WHAT TO PRODUCE:
Find the line containing "blue brick I5 level 2 -> none" in the entries below. Restate it and each line after it, word for word, up to and including the line containing "lime cone E5 level 2 -> lime cone B8 level 2".

━━━ TASK INPUTS

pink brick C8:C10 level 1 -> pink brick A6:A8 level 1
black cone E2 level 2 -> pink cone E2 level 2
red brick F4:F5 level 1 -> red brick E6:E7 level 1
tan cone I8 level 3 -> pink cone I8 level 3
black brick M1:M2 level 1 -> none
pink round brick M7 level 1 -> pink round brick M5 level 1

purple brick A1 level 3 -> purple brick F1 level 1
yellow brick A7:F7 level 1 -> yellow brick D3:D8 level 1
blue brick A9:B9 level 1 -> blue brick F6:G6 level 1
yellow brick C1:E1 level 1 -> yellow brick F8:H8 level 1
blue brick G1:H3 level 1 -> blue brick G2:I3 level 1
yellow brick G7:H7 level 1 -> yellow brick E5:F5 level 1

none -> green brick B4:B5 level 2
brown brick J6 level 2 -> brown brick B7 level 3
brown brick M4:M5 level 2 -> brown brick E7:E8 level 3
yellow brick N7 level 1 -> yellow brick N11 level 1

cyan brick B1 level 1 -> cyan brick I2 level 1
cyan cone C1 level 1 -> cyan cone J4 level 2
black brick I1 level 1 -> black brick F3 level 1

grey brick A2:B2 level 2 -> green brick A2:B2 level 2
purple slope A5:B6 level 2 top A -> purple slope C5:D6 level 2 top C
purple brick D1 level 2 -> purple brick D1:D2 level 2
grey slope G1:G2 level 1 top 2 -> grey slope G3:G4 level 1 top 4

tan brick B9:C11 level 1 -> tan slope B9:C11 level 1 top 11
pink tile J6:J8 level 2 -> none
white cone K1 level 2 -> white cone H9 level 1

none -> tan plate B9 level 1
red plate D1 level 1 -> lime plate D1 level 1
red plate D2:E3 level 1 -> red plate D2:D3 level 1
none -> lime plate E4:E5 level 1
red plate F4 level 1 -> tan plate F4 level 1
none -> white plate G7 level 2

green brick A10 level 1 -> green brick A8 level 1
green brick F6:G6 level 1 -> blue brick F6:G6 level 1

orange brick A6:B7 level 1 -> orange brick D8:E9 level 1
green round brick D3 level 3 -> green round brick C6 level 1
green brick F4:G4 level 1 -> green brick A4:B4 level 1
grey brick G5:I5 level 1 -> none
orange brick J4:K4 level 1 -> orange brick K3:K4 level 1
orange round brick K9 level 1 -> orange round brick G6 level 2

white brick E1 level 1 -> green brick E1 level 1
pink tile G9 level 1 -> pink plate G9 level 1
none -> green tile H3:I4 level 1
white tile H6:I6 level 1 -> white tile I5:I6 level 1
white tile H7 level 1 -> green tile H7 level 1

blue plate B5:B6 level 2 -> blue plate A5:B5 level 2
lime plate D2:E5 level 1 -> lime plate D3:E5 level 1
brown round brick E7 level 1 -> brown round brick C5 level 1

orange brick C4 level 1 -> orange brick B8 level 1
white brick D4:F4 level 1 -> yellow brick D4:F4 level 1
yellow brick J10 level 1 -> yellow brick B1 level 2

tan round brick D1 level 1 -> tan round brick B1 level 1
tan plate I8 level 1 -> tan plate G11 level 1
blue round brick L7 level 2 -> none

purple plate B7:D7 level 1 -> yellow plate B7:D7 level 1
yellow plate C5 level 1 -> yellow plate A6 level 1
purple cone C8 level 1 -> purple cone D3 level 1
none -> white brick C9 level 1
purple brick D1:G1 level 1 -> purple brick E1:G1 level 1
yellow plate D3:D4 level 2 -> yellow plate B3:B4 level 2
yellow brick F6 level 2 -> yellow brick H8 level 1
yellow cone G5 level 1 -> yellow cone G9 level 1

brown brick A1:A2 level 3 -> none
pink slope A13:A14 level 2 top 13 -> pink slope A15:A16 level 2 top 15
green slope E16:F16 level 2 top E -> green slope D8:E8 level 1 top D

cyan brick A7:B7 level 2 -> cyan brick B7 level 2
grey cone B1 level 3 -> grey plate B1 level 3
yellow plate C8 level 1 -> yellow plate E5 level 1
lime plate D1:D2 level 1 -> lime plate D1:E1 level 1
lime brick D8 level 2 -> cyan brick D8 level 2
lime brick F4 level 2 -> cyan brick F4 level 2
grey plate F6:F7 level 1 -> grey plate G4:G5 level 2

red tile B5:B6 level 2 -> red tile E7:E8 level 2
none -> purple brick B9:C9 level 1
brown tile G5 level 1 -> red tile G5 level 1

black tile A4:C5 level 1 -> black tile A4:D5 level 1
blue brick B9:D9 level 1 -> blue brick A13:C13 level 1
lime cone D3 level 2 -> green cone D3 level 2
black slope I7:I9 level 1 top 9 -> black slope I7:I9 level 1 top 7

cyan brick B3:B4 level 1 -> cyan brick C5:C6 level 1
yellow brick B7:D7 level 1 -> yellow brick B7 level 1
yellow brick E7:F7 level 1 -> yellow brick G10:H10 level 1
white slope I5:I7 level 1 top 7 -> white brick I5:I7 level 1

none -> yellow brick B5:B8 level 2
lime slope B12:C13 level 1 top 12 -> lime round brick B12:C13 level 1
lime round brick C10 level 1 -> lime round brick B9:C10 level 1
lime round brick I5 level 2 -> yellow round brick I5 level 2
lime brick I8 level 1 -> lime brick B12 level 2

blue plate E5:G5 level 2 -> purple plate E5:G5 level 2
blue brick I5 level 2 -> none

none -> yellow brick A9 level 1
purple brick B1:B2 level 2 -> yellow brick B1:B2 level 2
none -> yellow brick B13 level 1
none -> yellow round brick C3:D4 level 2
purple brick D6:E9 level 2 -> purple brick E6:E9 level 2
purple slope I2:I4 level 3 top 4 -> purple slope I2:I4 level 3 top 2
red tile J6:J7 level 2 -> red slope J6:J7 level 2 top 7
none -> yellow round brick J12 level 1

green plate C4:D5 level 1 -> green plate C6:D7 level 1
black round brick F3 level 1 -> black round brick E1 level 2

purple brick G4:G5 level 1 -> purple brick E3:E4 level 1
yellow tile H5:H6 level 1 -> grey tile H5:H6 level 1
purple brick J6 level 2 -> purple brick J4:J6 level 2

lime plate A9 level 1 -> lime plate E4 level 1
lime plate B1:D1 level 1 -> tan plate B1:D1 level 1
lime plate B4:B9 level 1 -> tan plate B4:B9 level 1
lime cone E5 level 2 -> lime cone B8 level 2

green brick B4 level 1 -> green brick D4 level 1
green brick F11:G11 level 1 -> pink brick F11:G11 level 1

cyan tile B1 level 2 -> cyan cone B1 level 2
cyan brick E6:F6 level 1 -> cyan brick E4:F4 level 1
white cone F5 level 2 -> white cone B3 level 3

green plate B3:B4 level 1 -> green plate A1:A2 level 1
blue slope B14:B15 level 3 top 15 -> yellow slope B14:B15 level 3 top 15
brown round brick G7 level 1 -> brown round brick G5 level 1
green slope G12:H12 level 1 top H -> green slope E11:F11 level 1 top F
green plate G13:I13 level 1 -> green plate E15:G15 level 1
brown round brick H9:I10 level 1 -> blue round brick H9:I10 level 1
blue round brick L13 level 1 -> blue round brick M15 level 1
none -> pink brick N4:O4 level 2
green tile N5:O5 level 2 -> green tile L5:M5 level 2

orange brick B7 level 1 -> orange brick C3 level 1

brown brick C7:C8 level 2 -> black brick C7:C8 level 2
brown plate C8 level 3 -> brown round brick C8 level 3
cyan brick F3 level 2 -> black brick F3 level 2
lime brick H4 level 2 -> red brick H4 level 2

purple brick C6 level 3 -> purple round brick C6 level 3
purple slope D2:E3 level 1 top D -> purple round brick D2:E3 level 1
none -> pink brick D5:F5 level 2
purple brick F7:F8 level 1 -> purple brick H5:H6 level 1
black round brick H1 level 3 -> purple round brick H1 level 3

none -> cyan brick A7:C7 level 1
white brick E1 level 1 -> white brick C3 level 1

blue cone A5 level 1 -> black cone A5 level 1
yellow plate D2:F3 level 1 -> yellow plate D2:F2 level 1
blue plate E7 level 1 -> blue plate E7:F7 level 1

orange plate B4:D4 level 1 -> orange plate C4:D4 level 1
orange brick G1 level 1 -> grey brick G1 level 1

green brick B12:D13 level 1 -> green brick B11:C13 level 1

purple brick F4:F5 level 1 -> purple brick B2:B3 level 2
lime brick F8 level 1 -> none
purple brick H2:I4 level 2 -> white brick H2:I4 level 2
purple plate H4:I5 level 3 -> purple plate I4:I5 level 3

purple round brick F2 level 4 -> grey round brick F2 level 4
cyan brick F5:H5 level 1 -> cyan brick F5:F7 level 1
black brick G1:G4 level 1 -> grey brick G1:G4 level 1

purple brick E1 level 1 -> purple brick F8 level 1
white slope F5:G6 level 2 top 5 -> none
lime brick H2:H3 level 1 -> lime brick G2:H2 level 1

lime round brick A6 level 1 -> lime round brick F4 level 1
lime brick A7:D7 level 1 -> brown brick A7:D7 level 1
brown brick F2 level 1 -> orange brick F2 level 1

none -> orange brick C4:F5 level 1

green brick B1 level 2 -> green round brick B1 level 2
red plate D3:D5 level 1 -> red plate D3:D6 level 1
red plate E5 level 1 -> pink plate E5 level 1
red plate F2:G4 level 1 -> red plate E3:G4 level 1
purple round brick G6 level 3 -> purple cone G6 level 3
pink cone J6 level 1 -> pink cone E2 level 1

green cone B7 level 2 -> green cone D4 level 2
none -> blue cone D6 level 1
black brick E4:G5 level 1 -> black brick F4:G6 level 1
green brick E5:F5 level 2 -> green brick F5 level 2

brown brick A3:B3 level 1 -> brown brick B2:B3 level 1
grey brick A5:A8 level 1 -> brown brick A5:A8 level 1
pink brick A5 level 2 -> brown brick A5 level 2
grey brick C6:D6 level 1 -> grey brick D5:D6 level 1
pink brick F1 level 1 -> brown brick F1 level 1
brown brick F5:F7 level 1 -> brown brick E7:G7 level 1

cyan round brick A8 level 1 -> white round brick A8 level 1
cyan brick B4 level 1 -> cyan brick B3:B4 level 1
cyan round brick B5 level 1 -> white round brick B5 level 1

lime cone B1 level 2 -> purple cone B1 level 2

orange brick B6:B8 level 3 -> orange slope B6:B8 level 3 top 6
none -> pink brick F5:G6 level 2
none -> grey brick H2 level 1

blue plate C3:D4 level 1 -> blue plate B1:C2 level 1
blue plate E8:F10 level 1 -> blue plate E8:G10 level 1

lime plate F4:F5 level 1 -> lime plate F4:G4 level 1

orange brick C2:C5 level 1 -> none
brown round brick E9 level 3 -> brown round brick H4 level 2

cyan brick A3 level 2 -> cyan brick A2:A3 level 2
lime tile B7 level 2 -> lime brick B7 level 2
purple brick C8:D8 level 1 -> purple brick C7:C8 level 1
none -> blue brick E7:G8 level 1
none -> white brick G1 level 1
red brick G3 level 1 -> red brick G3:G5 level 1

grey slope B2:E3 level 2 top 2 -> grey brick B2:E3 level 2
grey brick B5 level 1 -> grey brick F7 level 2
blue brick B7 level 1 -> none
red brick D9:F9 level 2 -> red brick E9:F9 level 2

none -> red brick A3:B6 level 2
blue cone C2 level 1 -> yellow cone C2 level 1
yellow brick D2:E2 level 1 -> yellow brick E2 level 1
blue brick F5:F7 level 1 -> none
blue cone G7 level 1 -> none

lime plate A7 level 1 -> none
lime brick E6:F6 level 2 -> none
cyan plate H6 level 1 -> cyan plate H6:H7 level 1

━━━━━━

SOLUTION TO THE EXERCISE:
blue brick I5 level 2 -> none

none -> yellow brick A9 level 1
purple brick B1:B2 level 2 -> yellow brick B1:B2 level 2
none -> yellow brick B13 level 1
none -> yellow round brick C3:D4 level 2
purple brick D6:E9 level 2 -> purple brick E6:E9 level 2
purple slope I2:I4 level 3 top 4 -> purple slope I2:I4 level 3 top 2
red tile J6:J7 level 2 -> red slope J6:J7 level 2 top 7
none -> yellow round brick J12 level 1

green plate C4:D5 level 1 -> green plate C6:D7 level 1
black round brick F3 level 1 -> black round brick E1 level 2

purple brick G4:G5 level 1 -> purple brick E3:E4 level 1
yellow tile H5:H6 level 1 -> grey tile H5:H6 level 1
purple brick J6 level 2 -> purple brick J4:J6 level 2

lime plate A9 level 1 -> lime plate E4 level 1
lime plate B1:D1 level 1 -> tan plate B1:D1 level 1
lime plate B4:B9 level 1 -> tan plate B4:B9 level 1
lime cone E5 level 2 -> lime cone B8 level 2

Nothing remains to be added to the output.